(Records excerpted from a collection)
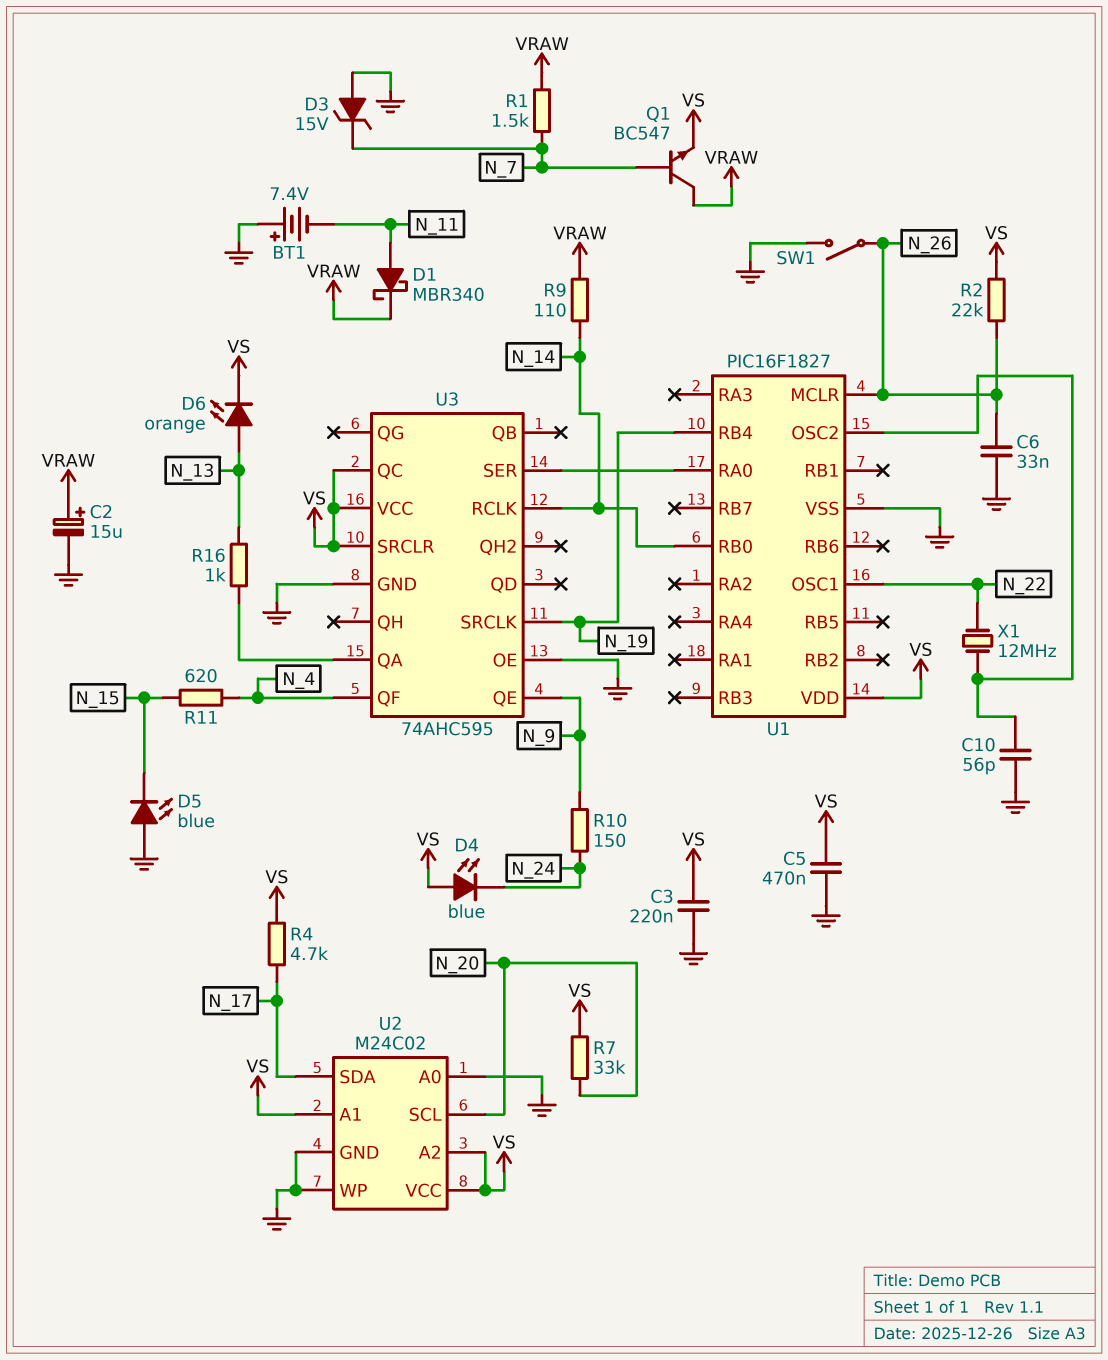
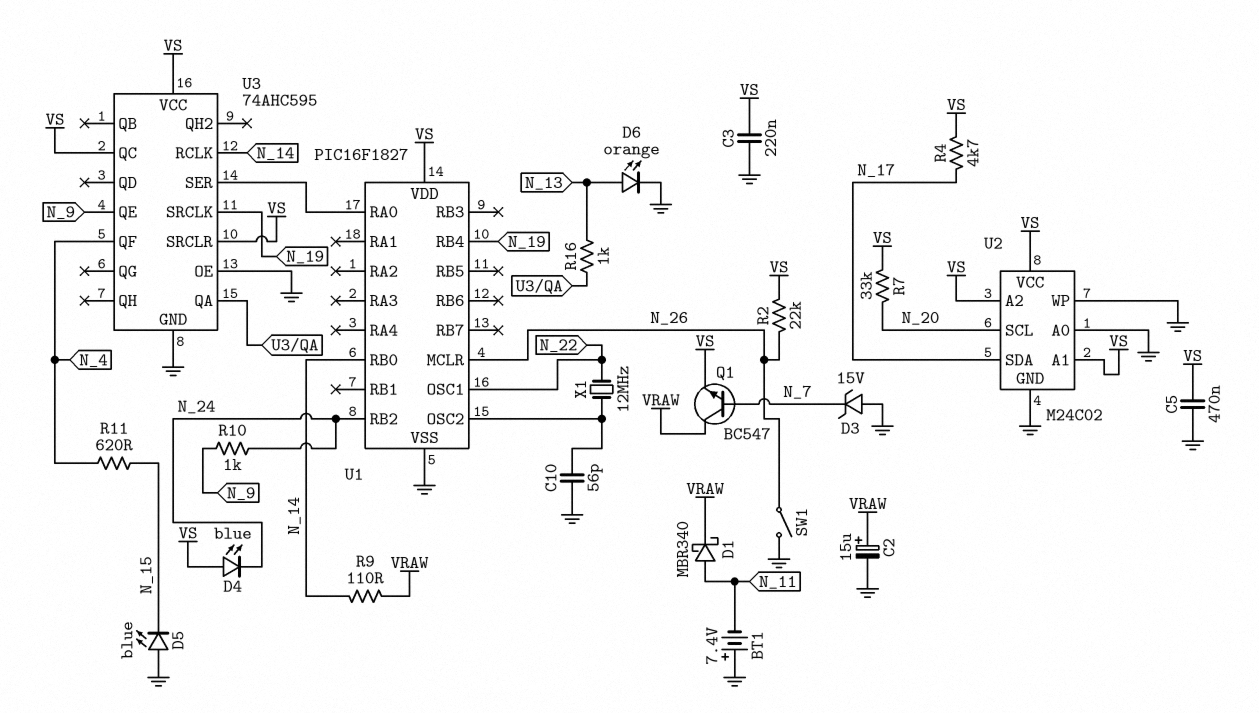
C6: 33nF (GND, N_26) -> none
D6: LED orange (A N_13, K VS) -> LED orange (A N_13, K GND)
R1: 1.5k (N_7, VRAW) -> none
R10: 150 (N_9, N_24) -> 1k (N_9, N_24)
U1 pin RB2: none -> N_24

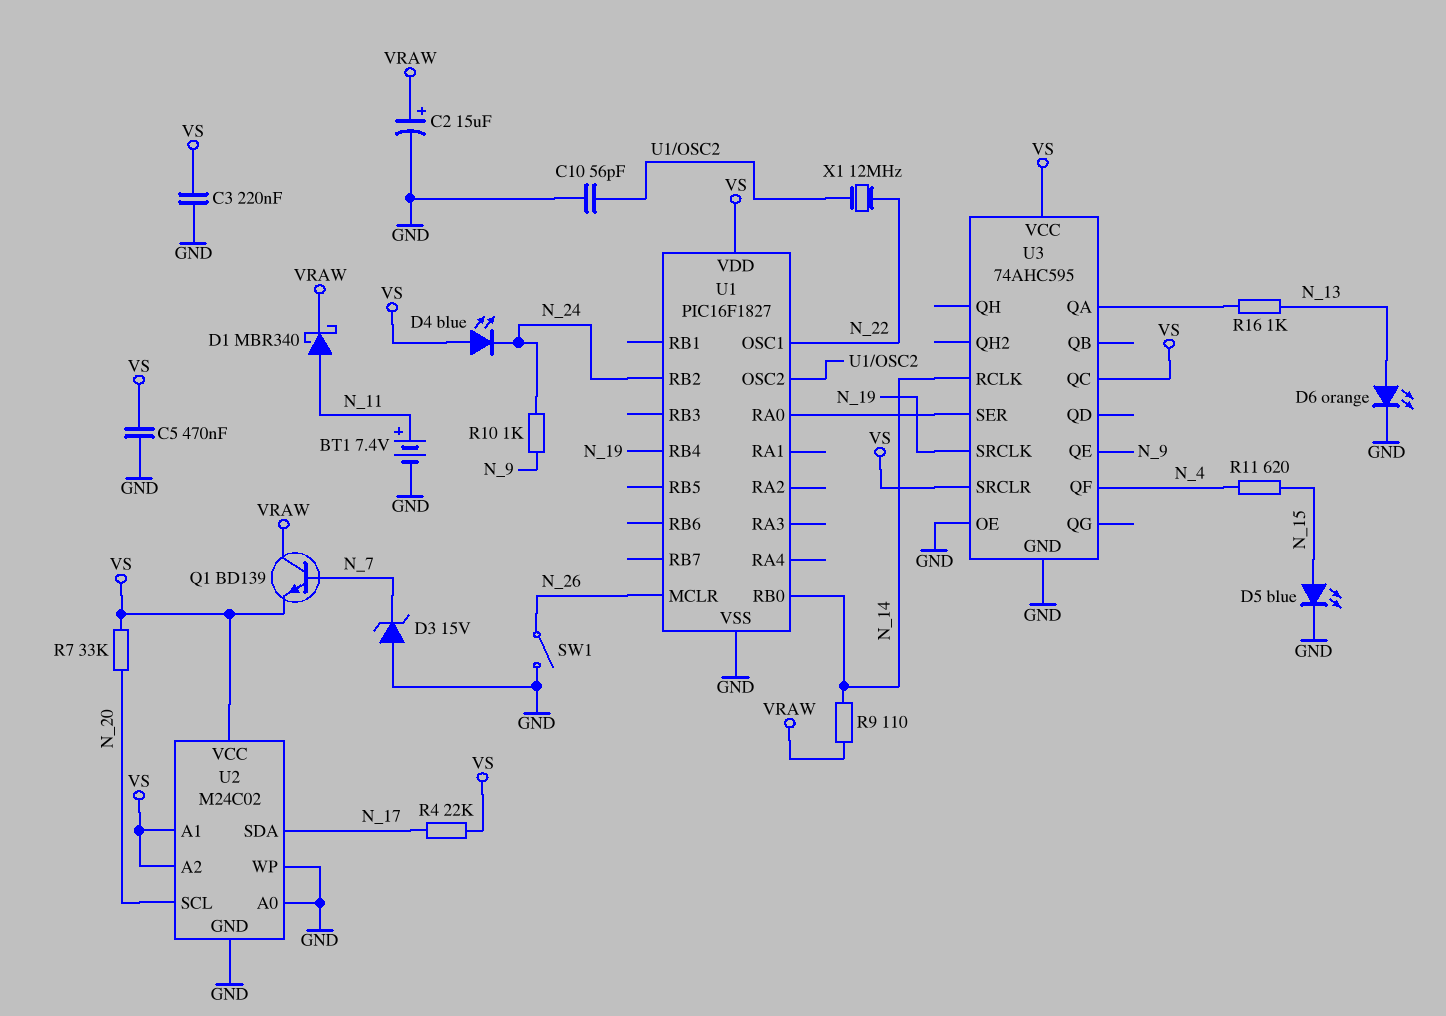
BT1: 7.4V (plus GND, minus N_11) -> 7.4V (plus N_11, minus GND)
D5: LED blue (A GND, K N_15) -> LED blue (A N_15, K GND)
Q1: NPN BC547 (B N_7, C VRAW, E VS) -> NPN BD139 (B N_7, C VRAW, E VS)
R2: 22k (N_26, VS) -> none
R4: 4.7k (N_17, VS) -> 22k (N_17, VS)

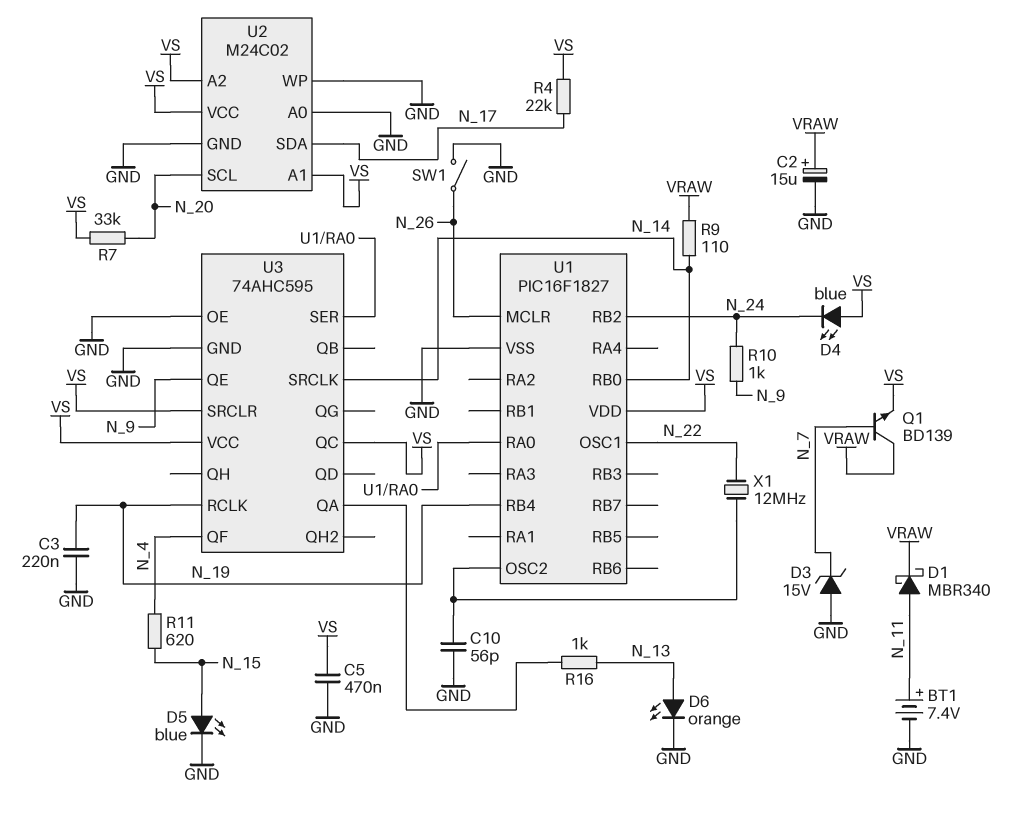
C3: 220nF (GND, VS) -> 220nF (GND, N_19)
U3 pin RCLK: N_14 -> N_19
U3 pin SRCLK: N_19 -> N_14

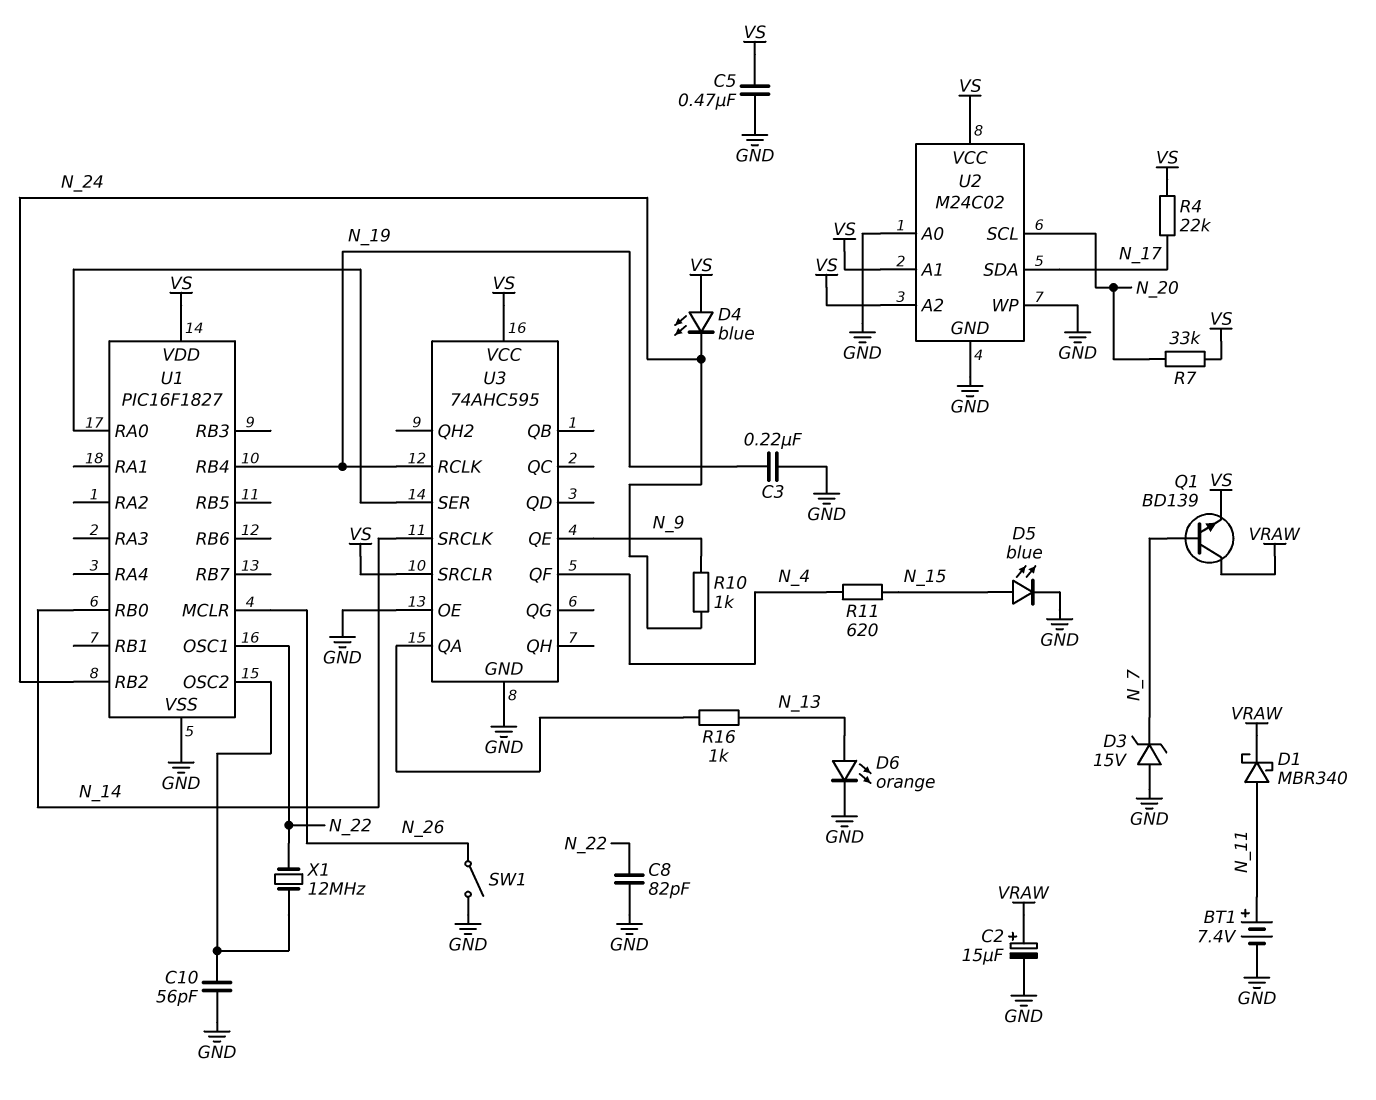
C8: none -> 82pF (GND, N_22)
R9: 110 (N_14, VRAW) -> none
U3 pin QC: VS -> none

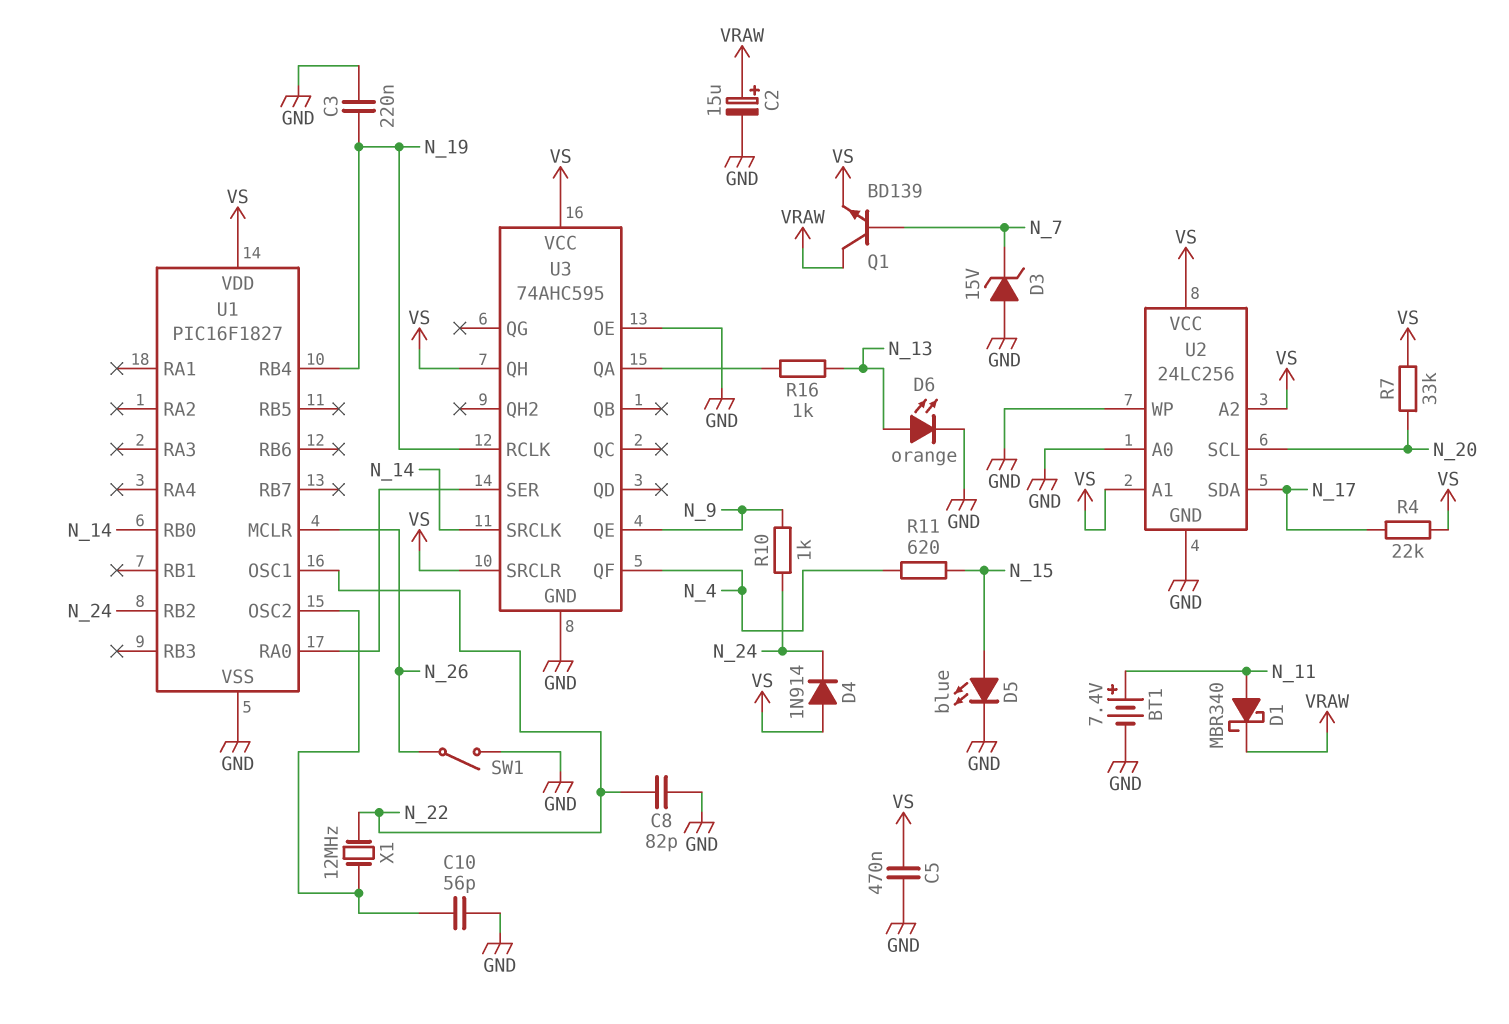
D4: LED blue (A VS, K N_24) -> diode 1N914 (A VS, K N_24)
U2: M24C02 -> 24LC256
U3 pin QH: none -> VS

> PROBLEM STATEMENT
Find the count of lines in the data above where the word "VRAW" occurs, and write down only that count.

> SOLUTION TO THE PROBLEM
3